(Object matching records)
○ ○ ○ ○

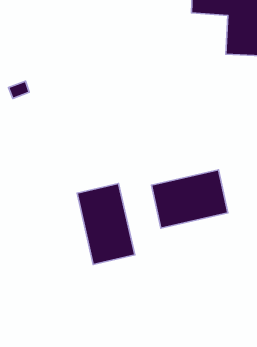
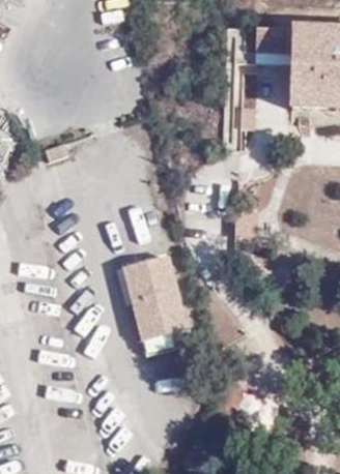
building: [151,170,228,228] -> none

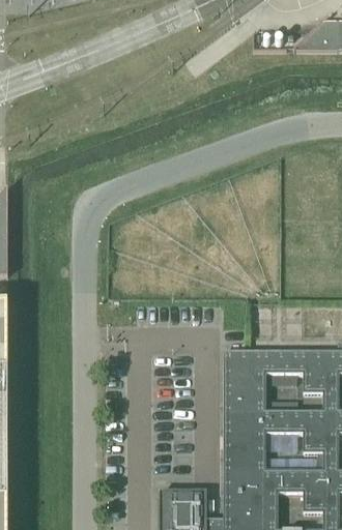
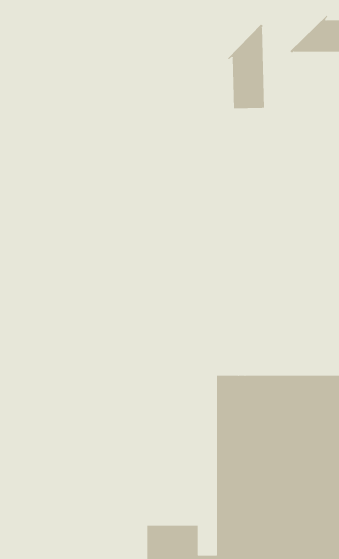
building: none -> [227,23,264,109]

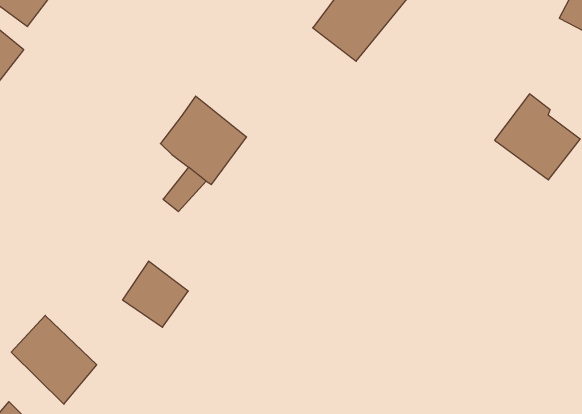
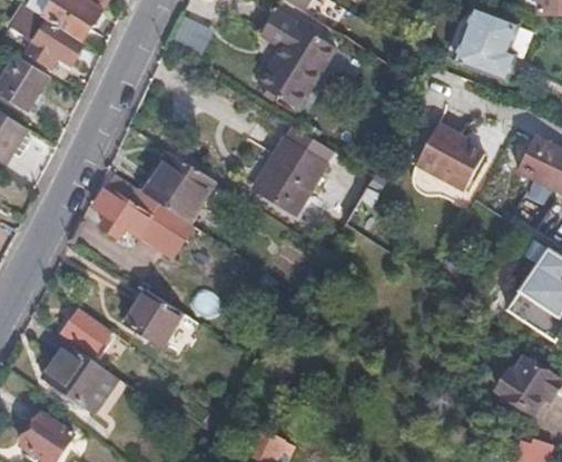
building: none -> [254,128,328,213]
building: none -> [93,174,155,236]
building: none -> [63,308,108,352]

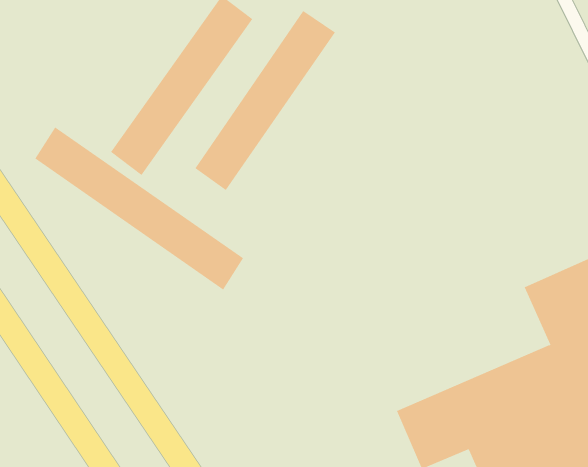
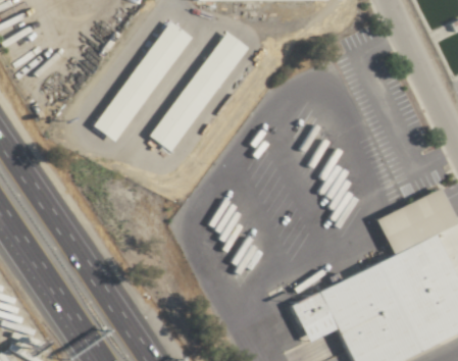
building: [34,127,244,290] -> none

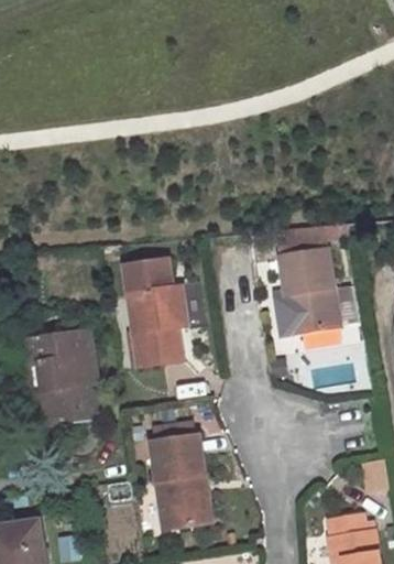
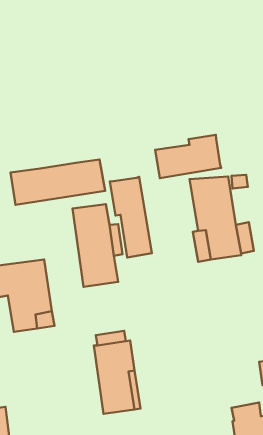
building: none -> [155,135,221,178]
building: none -> [11,160,105,205]
building: none -> [110,177,152,258]

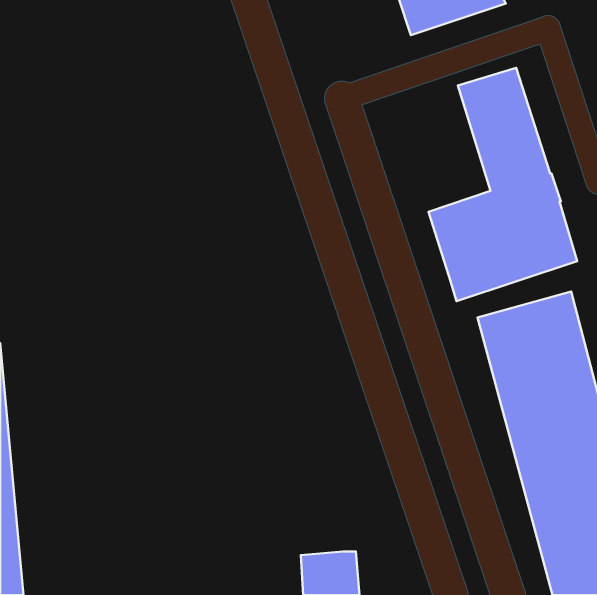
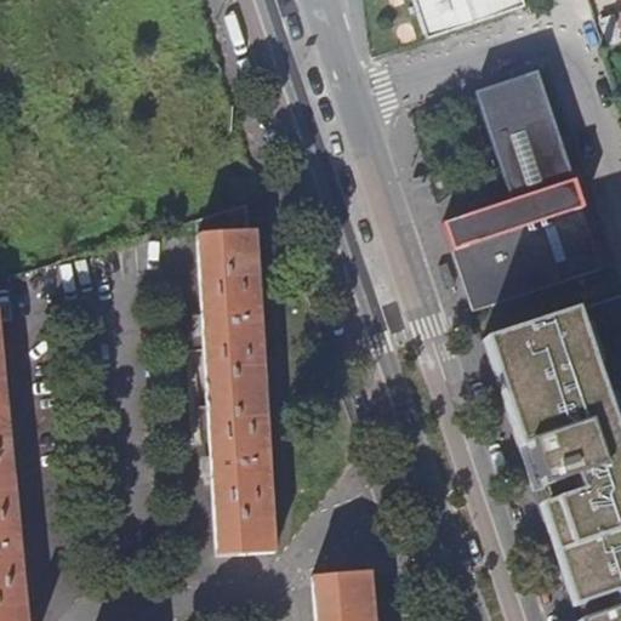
building: none -> [196,201,274,553]

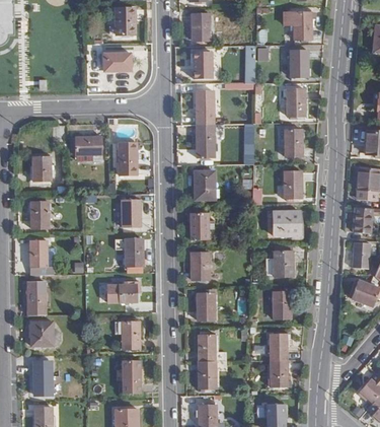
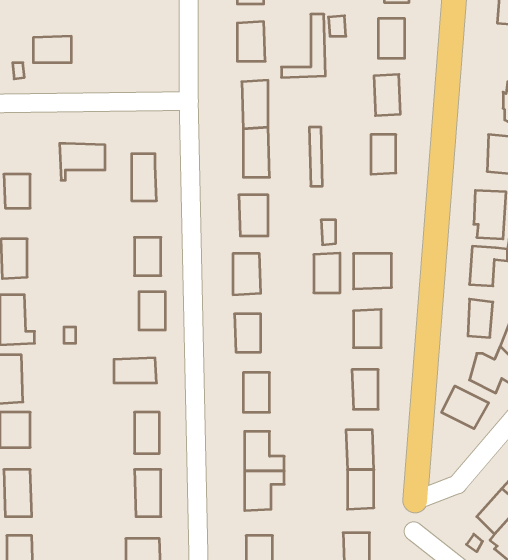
building: [103,52,130,70] -> [33,36,71,63]
building: [283,170,301,198] -> [314,253,340,293]
building: none -> [442,386,489,429]

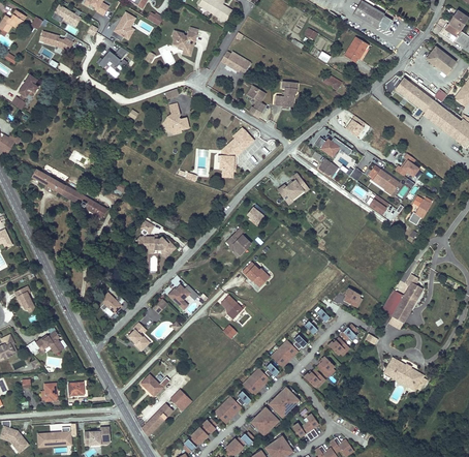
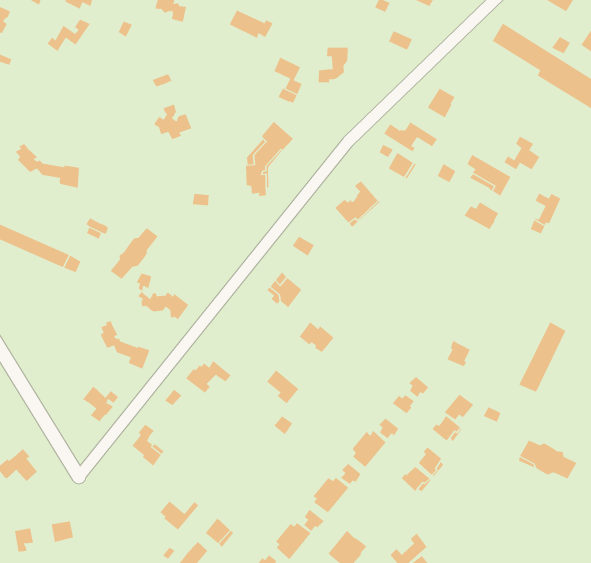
building: none -> [15,143,79,189]
building: none -> [110,227,158,280]
building: none -> [100,320,150,370]
building: [269,387,299,416] -> none

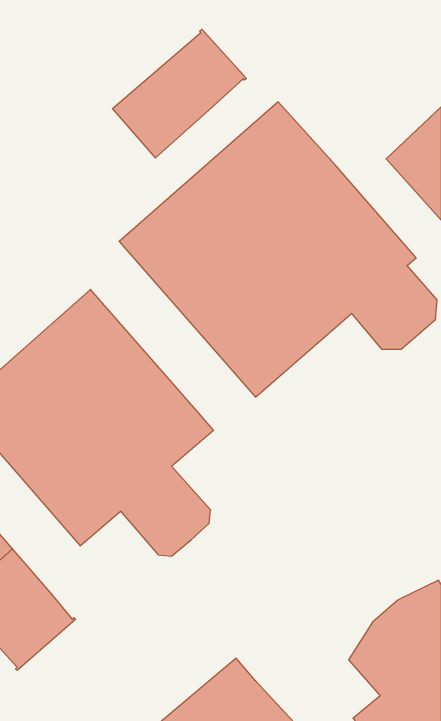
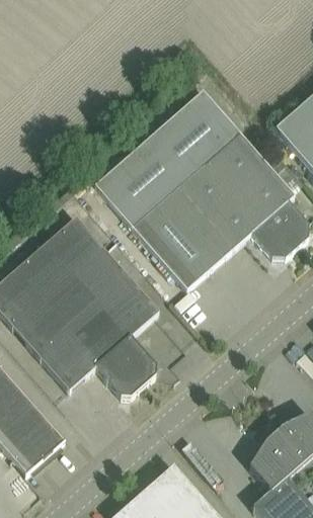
building: [113,29,246,158] -> none

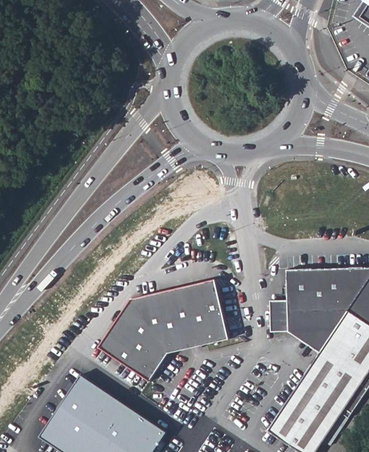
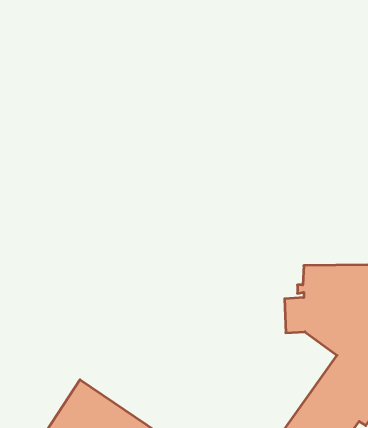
building: [101,280,231,380] -> none

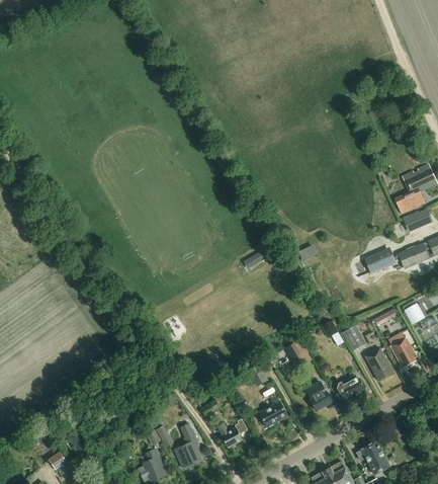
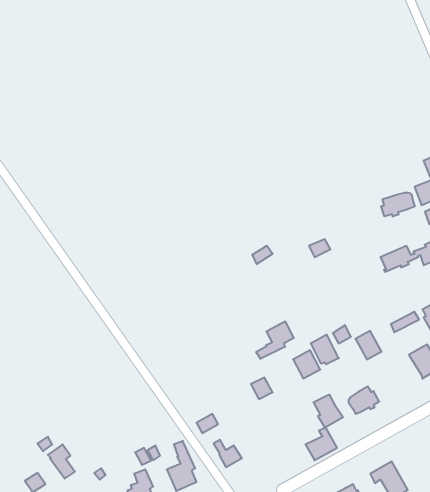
building: none -> [381,192,415,217]
building: none -> [256,321,294,359]
building: none -> [311,335,339,364]
building: [365,348,393,381] -> none
building: [259,398,287,427] -> [305,427,337,460]

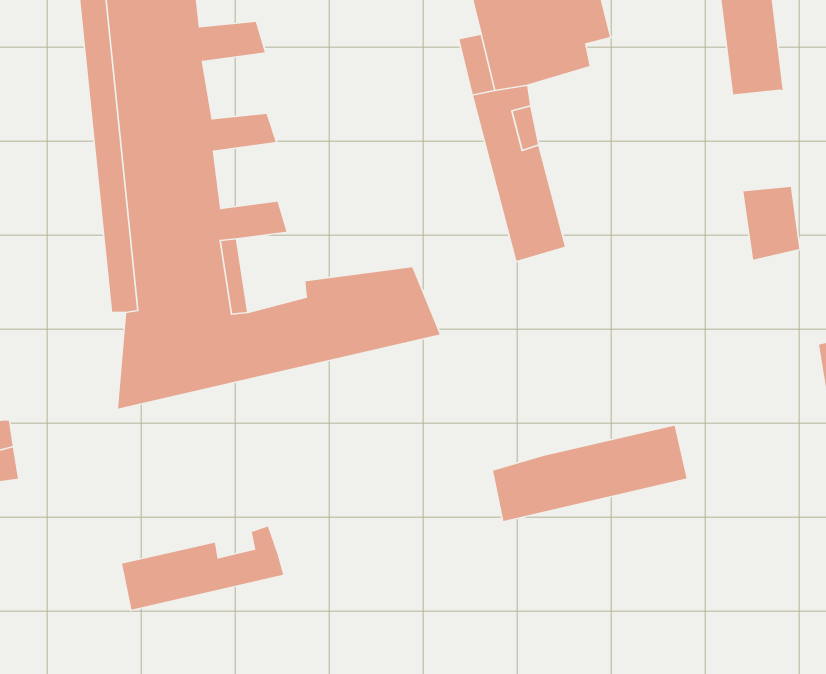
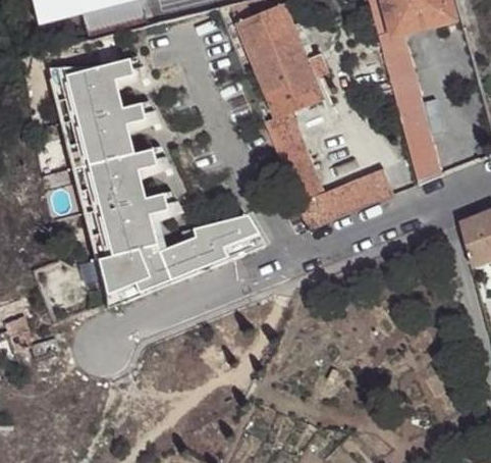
building: none -> [397,95,434,149]
building: [492,425,687,522] -> [299,165,399,227]
building: [121,525,284,610] -> none

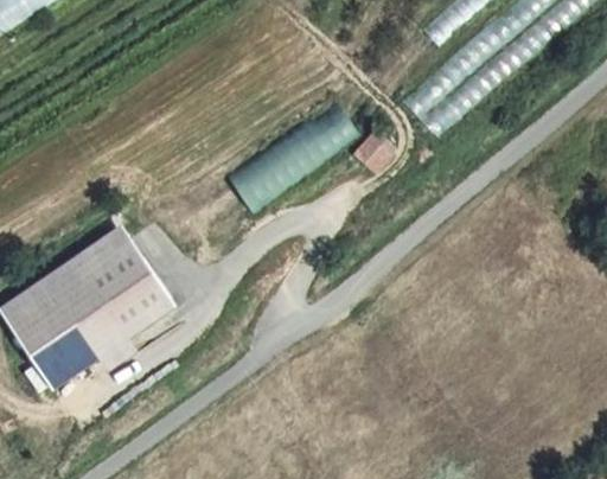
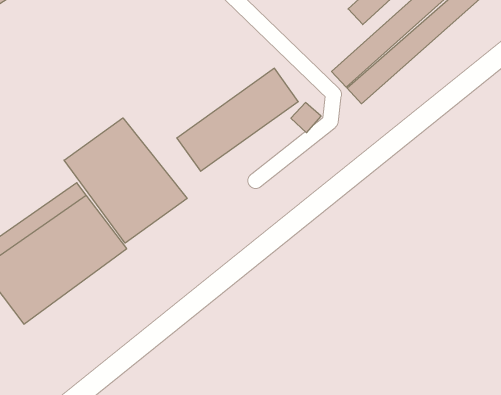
building: none -> [64,118,187,243]

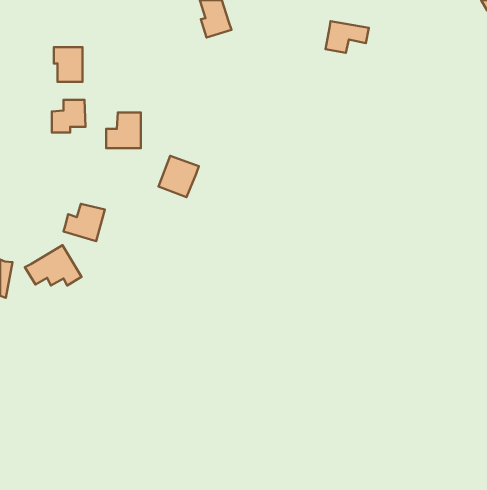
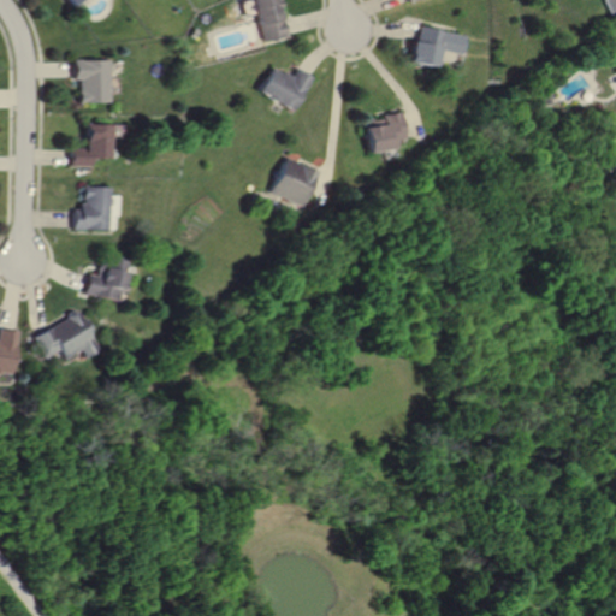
building: none -> [260,69,316,113]
building: none -> [366,109,407,152]
building: [106,113,141,148] -> [71,185,114,230]
building: [159,156,199,197] -> [270,156,320,208]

○ ○ ○ ○

Work required
Copy the lines above exactly, starting at the one with "building: none -> [254,128,328,213]" and ending at the one with "building: [106,113,141,148] ->", both included. Leave out any pictures and add nothing else.

Completed task
building: none -> [254,128,328,213]
building: none -> [93,174,155,236]
building: none -> [63,308,108,352]

building: [34,127,244,290] -> none

building: none -> [155,135,221,178]
building: none -> [11,160,105,205]
building: none -> [110,177,152,258]

building: none -> [196,201,274,553]

building: [103,52,130,70] -> [33,36,71,63]
building: [283,170,301,198] -> [314,253,340,293]
building: none -> [442,386,489,429]

building: none -> [15,143,79,189]
building: none -> [110,227,158,280]
building: none -> [100,320,150,370]
building: [269,387,299,416] -> none

building: [113,29,246,158] -> none

building: [101,280,231,380] -> none

building: none -> [381,192,415,217]
building: none -> [256,321,294,359]
building: none -> [311,335,339,364]
building: [365,348,393,381] -> none
building: [259,398,287,427] -> [305,427,337,460]

building: none -> [397,95,434,149]
building: [492,425,687,522] -> [299,165,399,227]
building: [121,525,284,610] -> none

building: none -> [64,118,187,243]

building: none -> [260,69,316,113]
building: none -> [366,109,407,152]
building: [106,113,141,148] -> [71,185,114,230]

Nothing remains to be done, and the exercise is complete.